[Edit difference data]
○ ○ ○ ○ ○ ○ ○
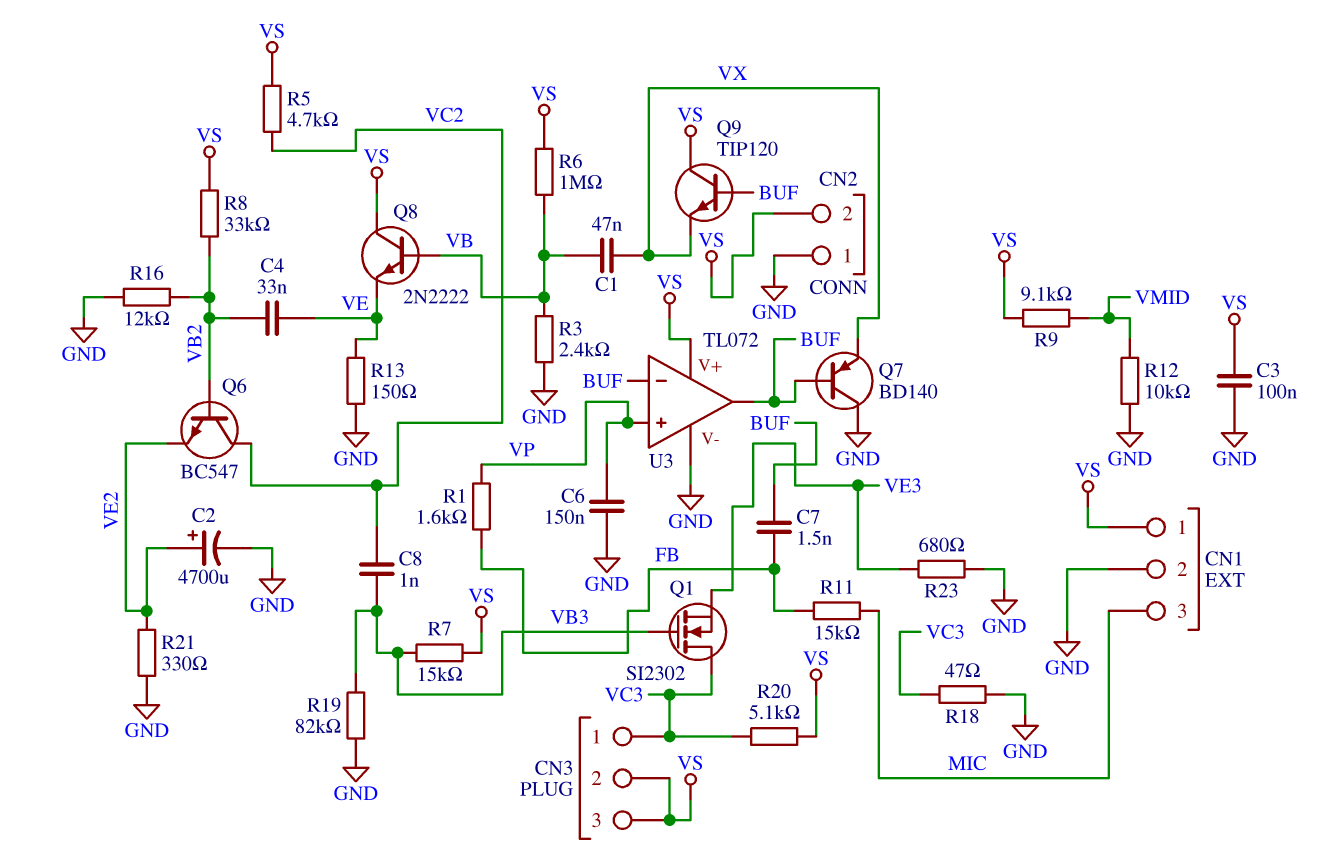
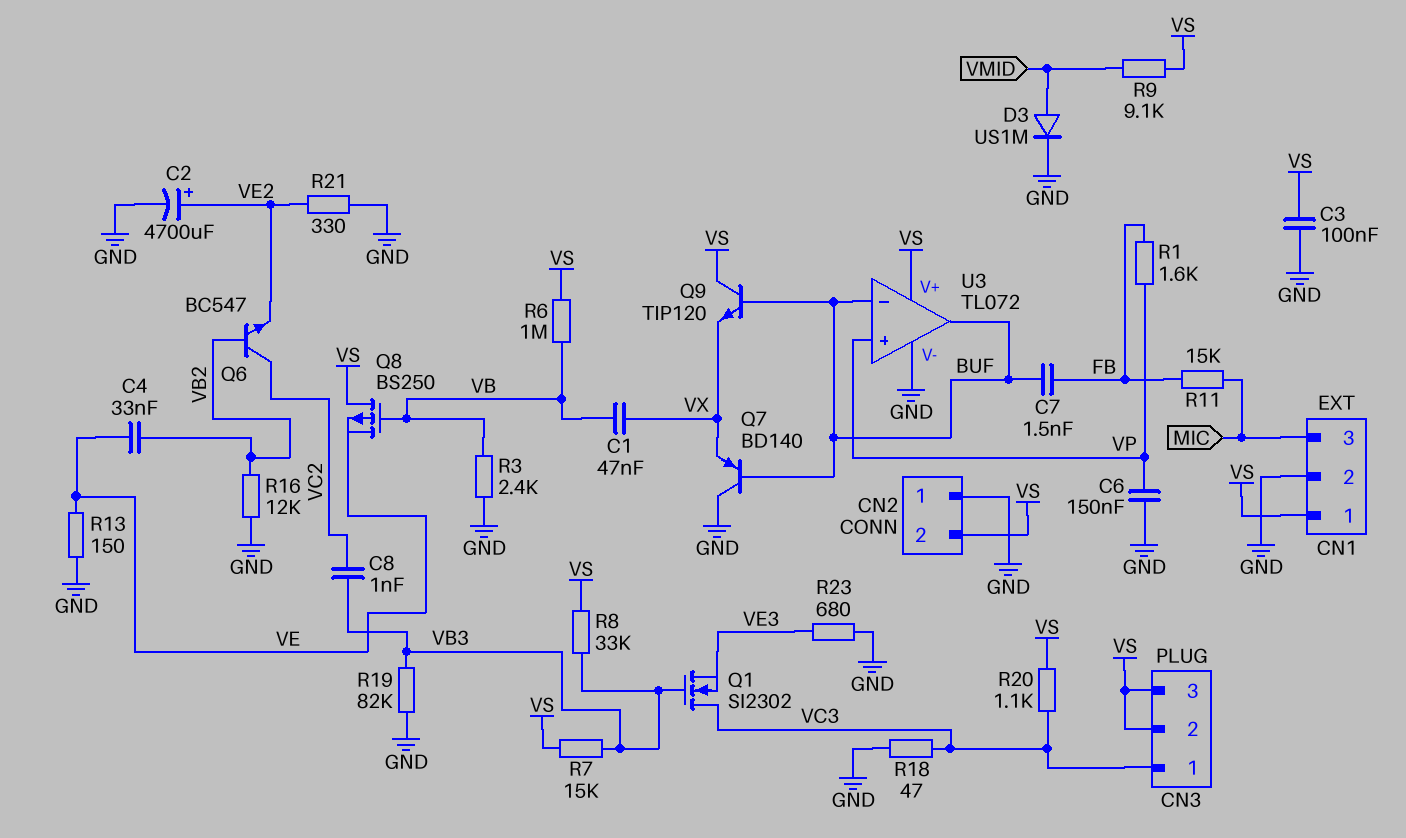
D3: none -> diode US1M (A VMID, K GND)
Q8: NPN 2N2222 (B VB, C VS, E VE) -> PMOS BS250 (G VB, D VS, S VE)
R5: 4.7k (VC2, VS) -> none
R8: 33k (VB2, VS) -> 33k (VB3, VS)
R12: 10k (GND, VMID) -> none
R20: 5.1k (VC3, VS) -> 1.1k (VC3, VS)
○ ○ ○ ○ ○ ○ ○
*EXERCISE DESCRIPTION*. Set down exactly, and only, the lines from the one containing "Q8: NPN 2N2222" to the final line of the data.

*WRITTEN SOLUTION*.
Q8: NPN 2N2222 (B VB, C VS, E VE) -> PMOS BS250 (G VB, D VS, S VE)
R5: 4.7k (VC2, VS) -> none
R8: 33k (VB2, VS) -> 33k (VB3, VS)
R12: 10k (GND, VMID) -> none
R20: 5.1k (VC3, VS) -> 1.1k (VC3, VS)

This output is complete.